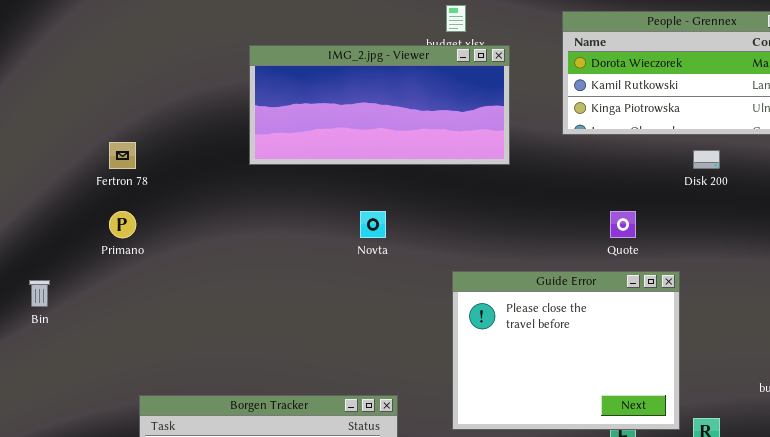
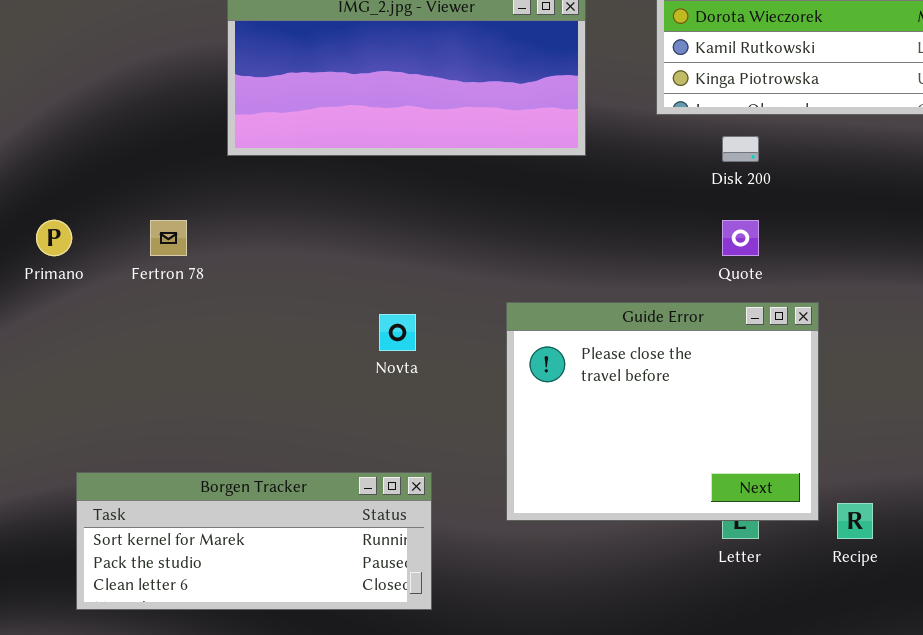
Fertron 78: [109,142,136,169] -> [150,220,187,256], moved
Disk 200: [693,150,720,169] -> [722,136,759,162], moved
Novta: [360,211,386,238] -> [379,314,416,351], moved

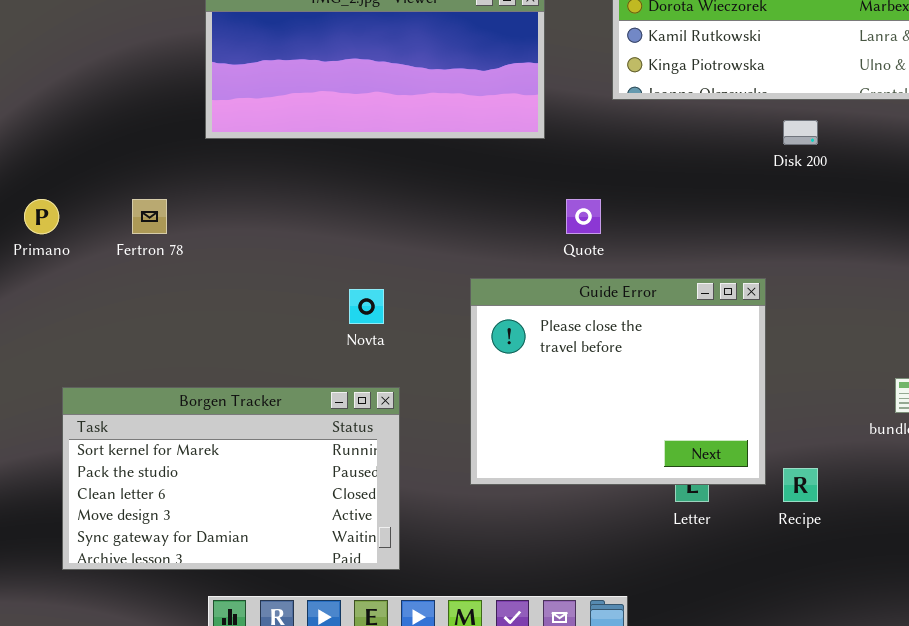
Disk 200: [722,136,759,162] -> [783,120,818,145], moved
Quote: [722,220,759,256] -> [566,199,601,234], moved
Borgen Tracker: [76,472,432,610] -> [62,387,400,570], resized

============================================================

● Problem requirements:
Identify every line above that includes the word "Disk", and show those lines.

● Result for this task:
Disk 200: [693,150,720,169] -> [722,136,759,162], moved
Disk 200: [722,136,759,162] -> [783,120,818,145], moved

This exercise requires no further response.